◆ Your goal
Copy the listing exactly; drop the pictures.
____
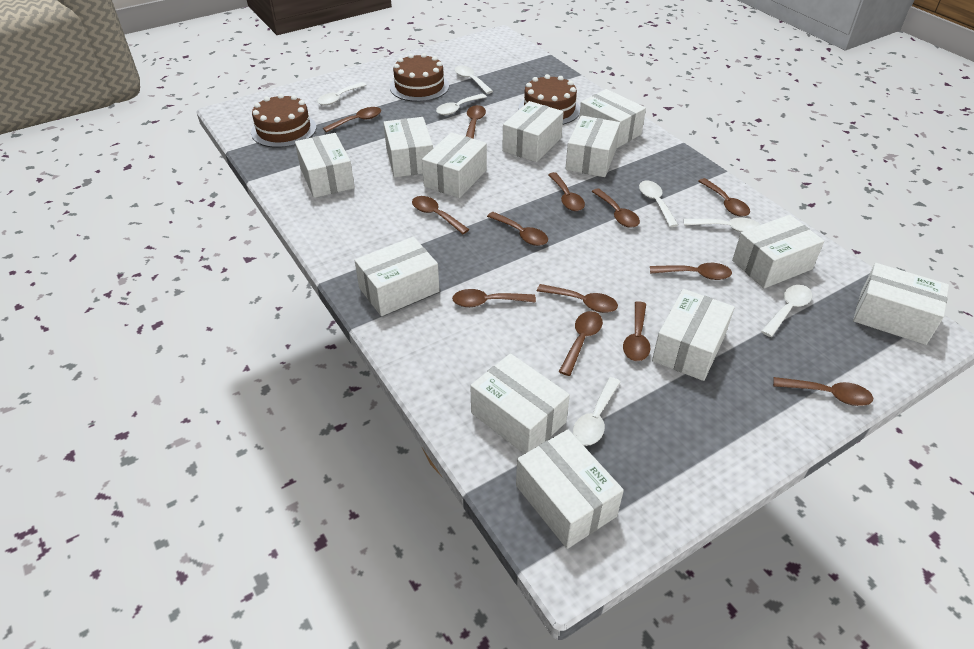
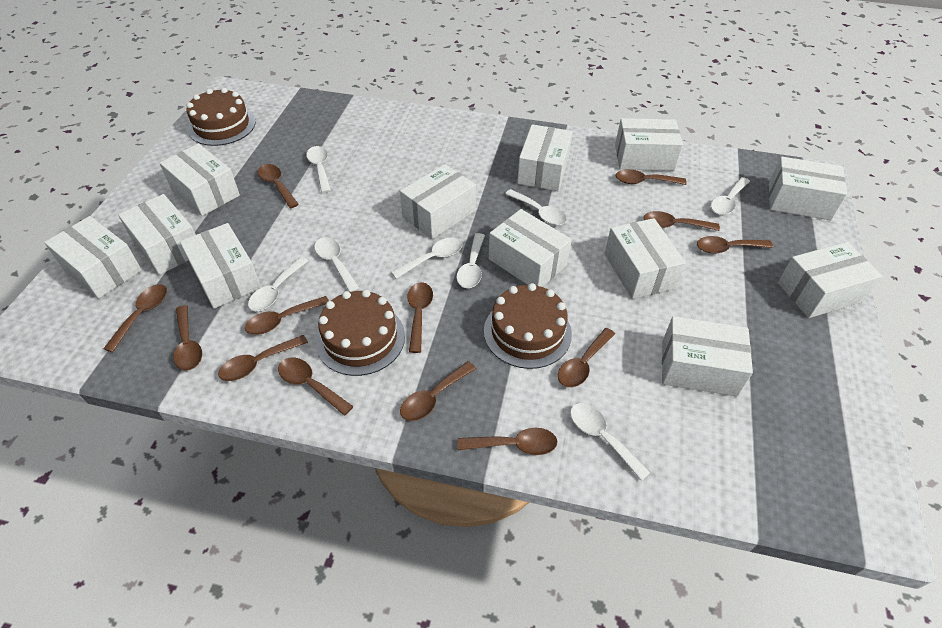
white spoon: 7 -> 8

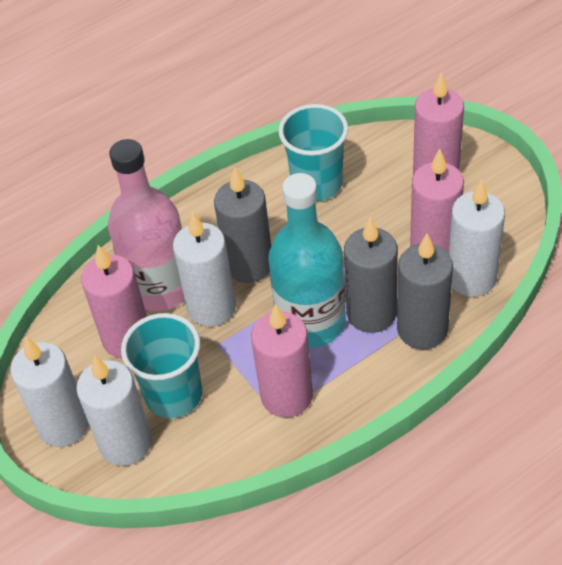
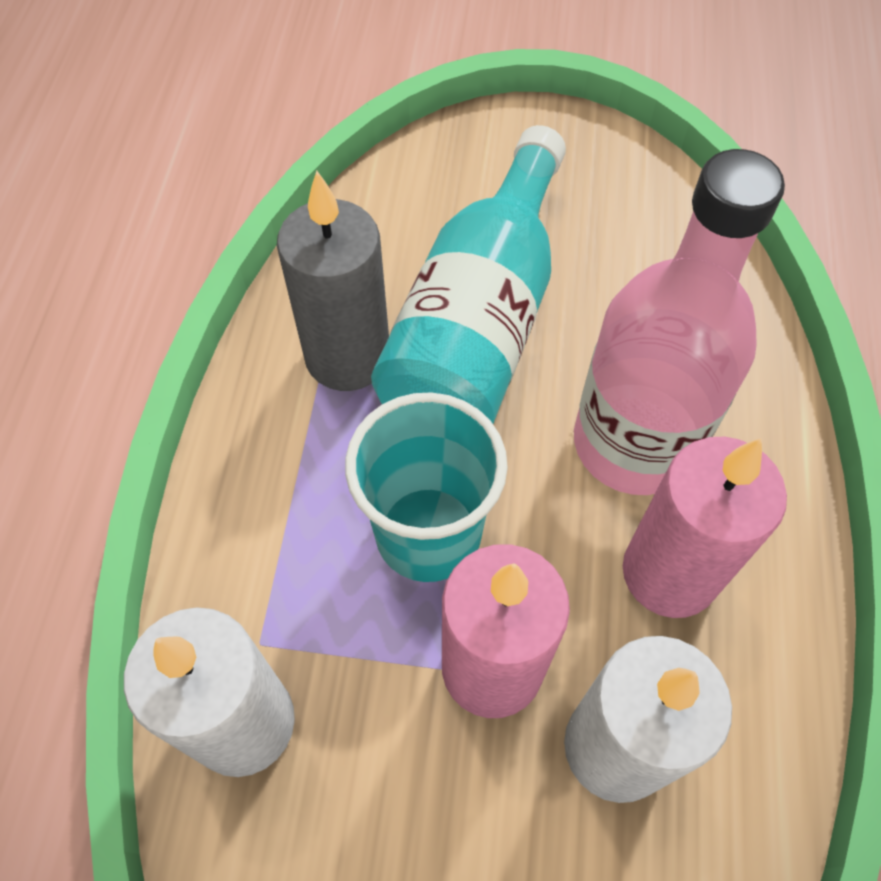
grey candle: 3 -> 1
pink candle: 4 -> 2
turquoise cup: 2 -> 1
white candle: 4 -> 2

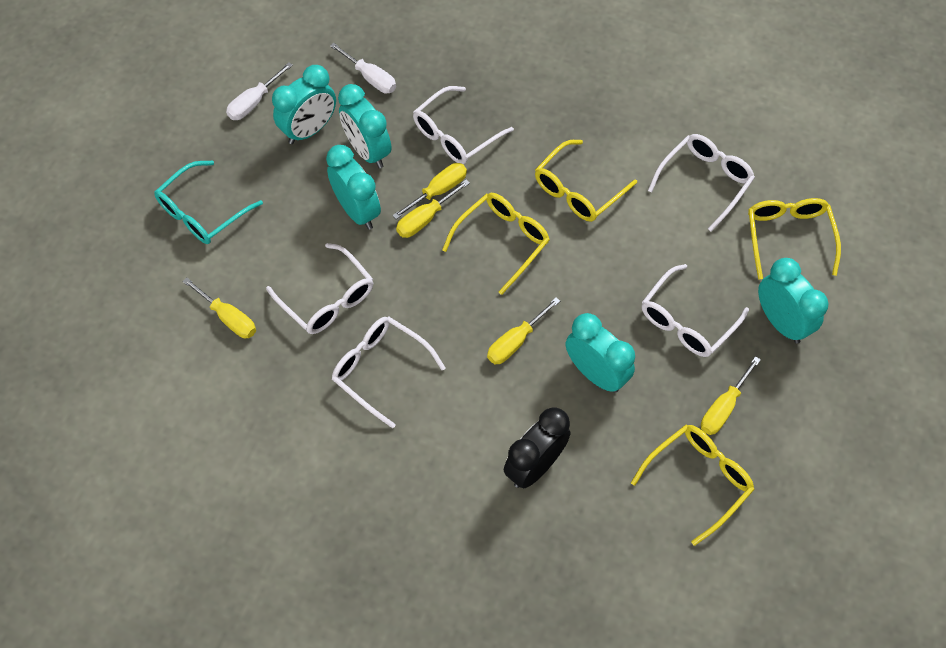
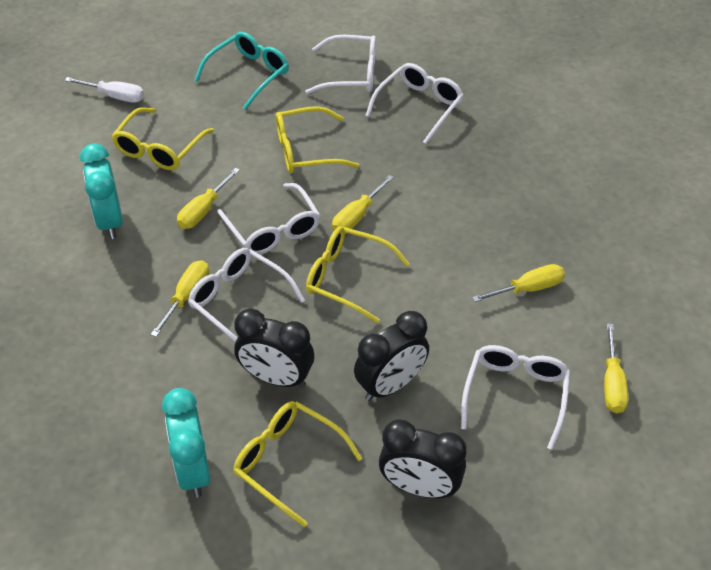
black clock: 1 -> 3
turquoise clock: 5 -> 2
white screwdriver: 2 -> 1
____
◆ Output for this task
white spoon: 7 -> 8

grey candle: 3 -> 1
pink candle: 4 -> 2
turquoise cup: 2 -> 1
white candle: 4 -> 2

black clock: 1 -> 3
turquoise clock: 5 -> 2
white screwdriver: 2 -> 1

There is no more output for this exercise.